**Exercise prompt:** Every line from the line containing "before: Trommel/blau (1st from left)" through the final line below must be returned exactly, and no other line.

**Material provided:**
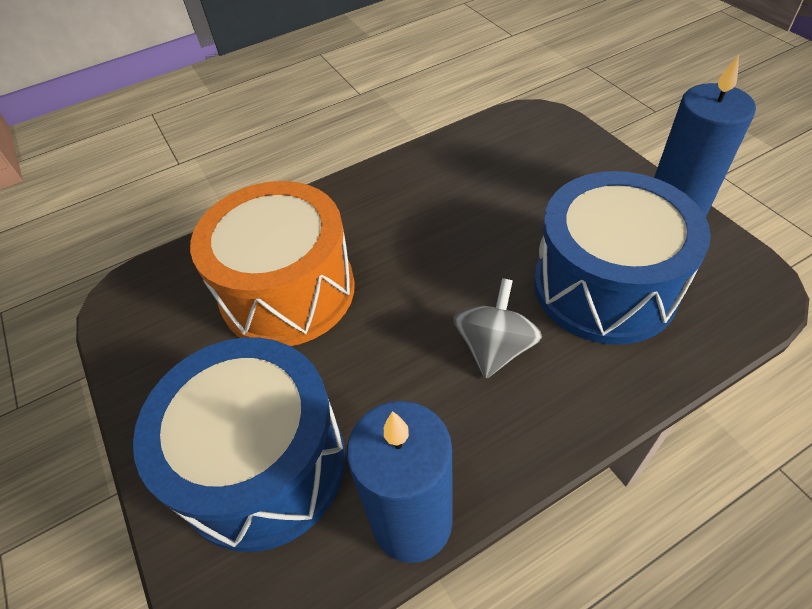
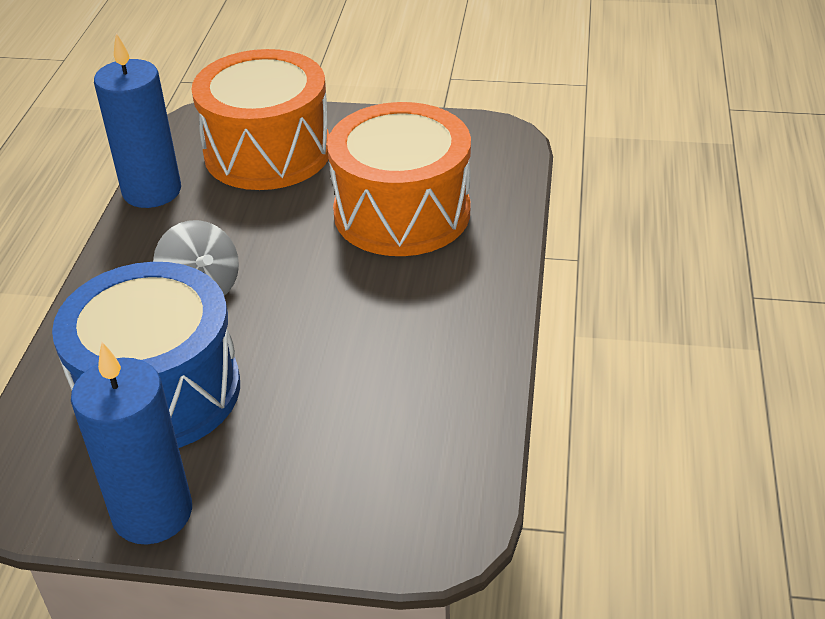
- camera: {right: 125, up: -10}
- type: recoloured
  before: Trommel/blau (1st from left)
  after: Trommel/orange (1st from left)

**Exercise solution:**
  before: Trommel/blau (1st from left)
  after: Trommel/orange (1st from left)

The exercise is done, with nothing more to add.